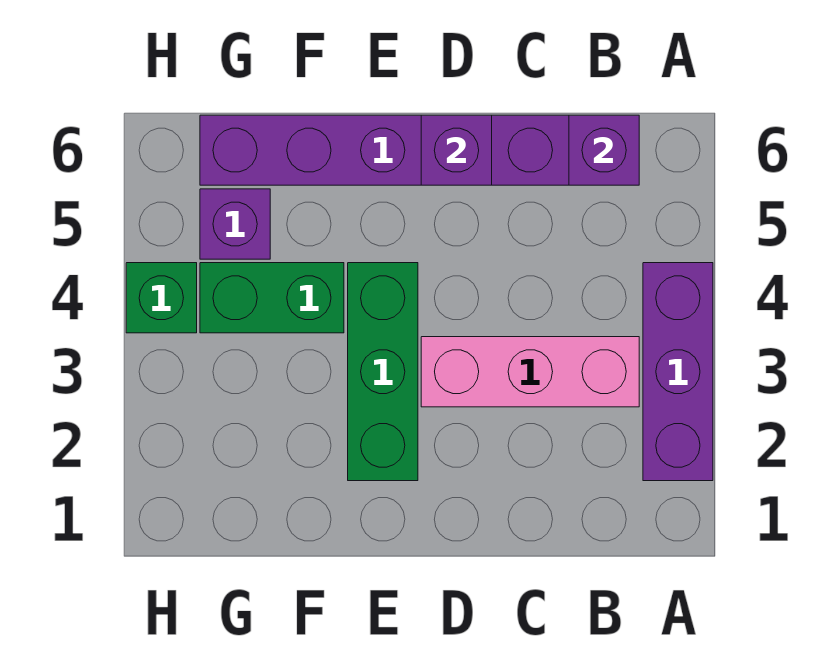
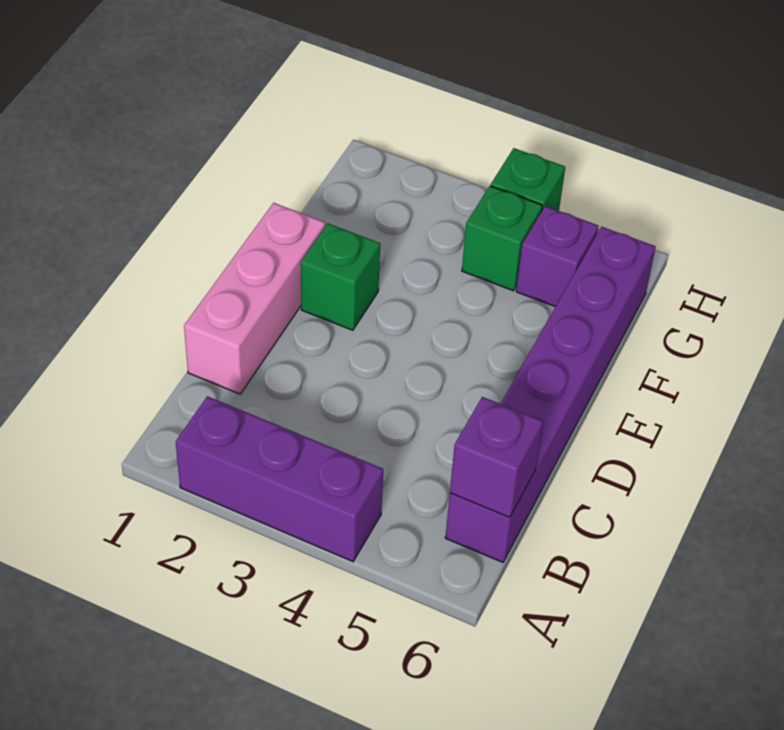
pink 1x3 brick [421,337,639,407] -> pink 1x3 brick moved to [184,203,325,394]
purple 1x1 brick [421,115,492,185] -> none
green 1x3 brick [348,263,418,481] -> green 1x1 brick [301,224,380,330]
green 1x2 brick [200,263,344,333] -> green 1x1 brick [462,186,542,291]

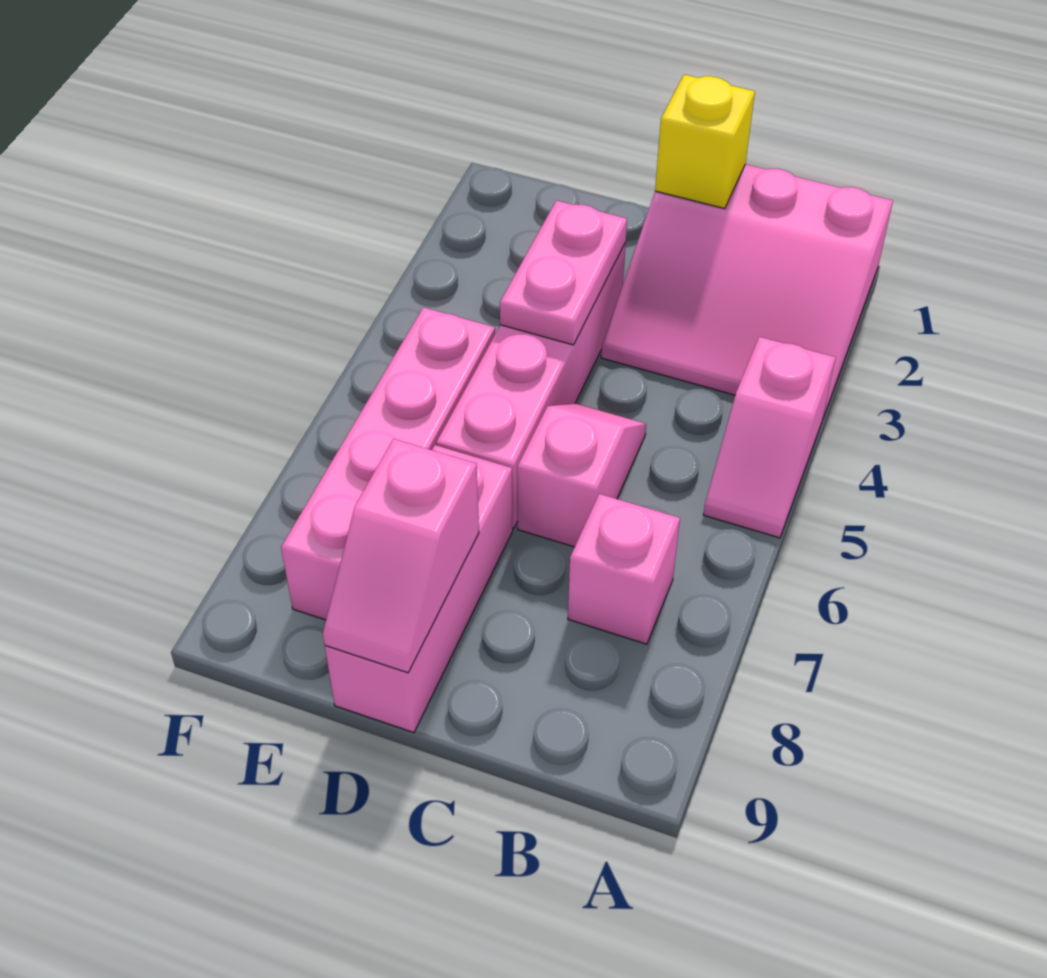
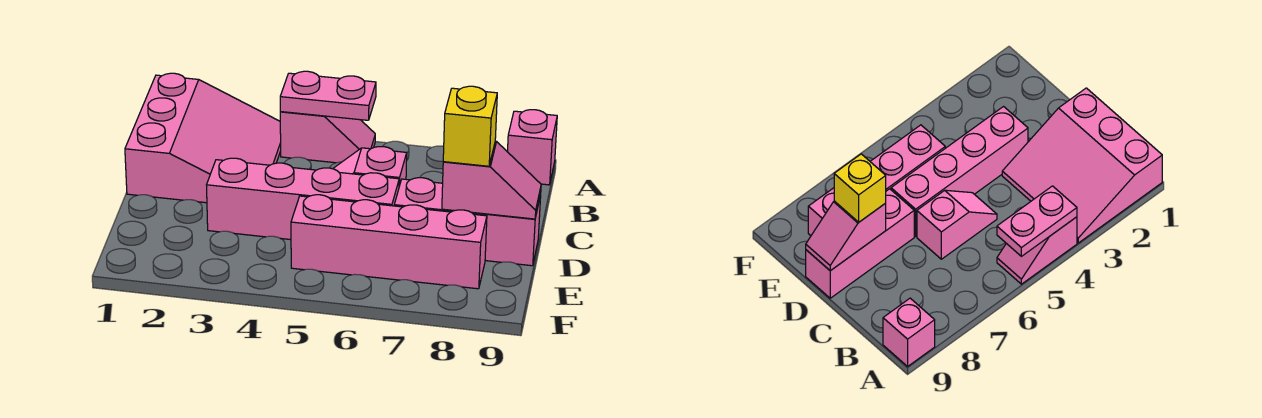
pink 1x1 brick [568,494,680,644] -> pink 1x1 brick moved to [507,110,557,185]
yellow 1x1 brick [655,75,755,209] -> yellow 1x1 brick moved to [443,86,497,166]
pink 1x2 plate [500,200,627,345] -> pink 1x2 plate moved to [280,71,376,120]

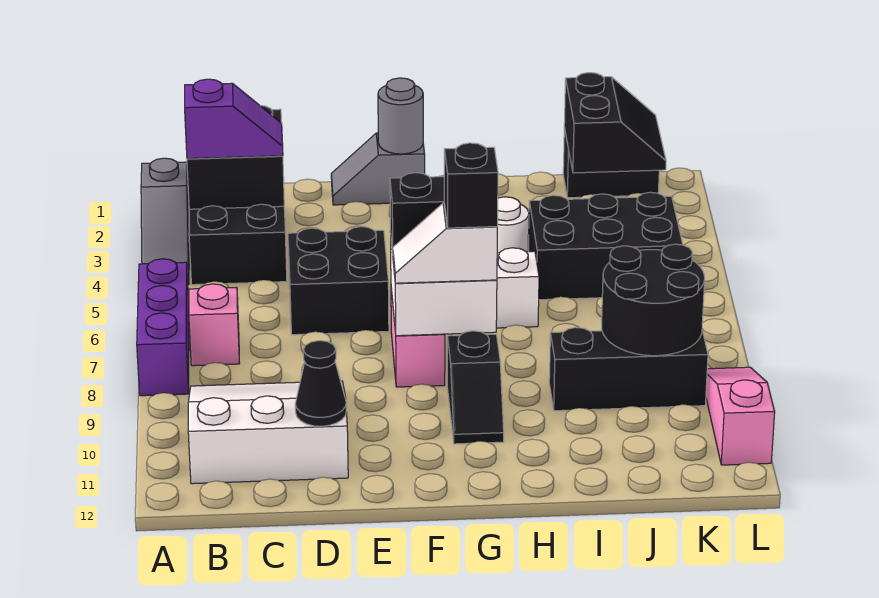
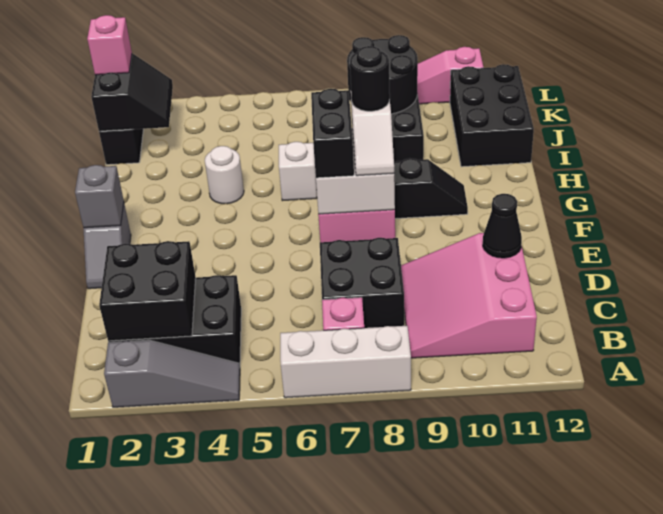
purple 1x3 brick [137,259,189,396] -> white 1x3 brick [280,326,411,398]
purple 1x2 slope [185,79,283,159] -> none
white 3x3 slope [188,381,348,484] -> pink 3x3 slope [401,233,537,358]
black 2x2 brick [288,227,389,335] -> black 2x2 brick moved to [320,238,404,328]
grey 1x1 round brick [378,78,423,154] -> grey 1x1 brick [75,165,124,228]
black 1x1 brick [444,143,498,228] -> black 1x1 round brick [350,46,390,111]
black 2x3 brick [528,192,683,300] -> black 2x3 brick moved to [450,64,534,167]
black 2x2 slope [564,73,666,173] -> black 2x2 slope turned to [91,54,173,131]
none -> pink 1x1 brick [87,15,132,75]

Request
None of the pictures belong in the copy. Write out exactly the lines from the line that holds "yellow 1x1 brick [655,75,755,209]" through the last line of the listing above, both ends included.

Answer area
yellow 1x1 brick [655,75,755,209] -> yellow 1x1 brick moved to [443,86,497,166]
pink 1x2 plate [500,200,627,345] -> pink 1x2 plate moved to [280,71,376,120]

purple 1x3 brick [137,259,189,396] -> white 1x3 brick [280,326,411,398]
purple 1x2 slope [185,79,283,159] -> none
white 3x3 slope [188,381,348,484] -> pink 3x3 slope [401,233,537,358]
black 2x2 brick [288,227,389,335] -> black 2x2 brick moved to [320,238,404,328]
grey 1x1 round brick [378,78,423,154] -> grey 1x1 brick [75,165,124,228]
black 1x1 brick [444,143,498,228] -> black 1x1 round brick [350,46,390,111]
black 2x3 brick [528,192,683,300] -> black 2x3 brick moved to [450,64,534,167]
black 2x2 slope [564,73,666,173] -> black 2x2 slope turned to [91,54,173,131]
none -> pink 1x1 brick [87,15,132,75]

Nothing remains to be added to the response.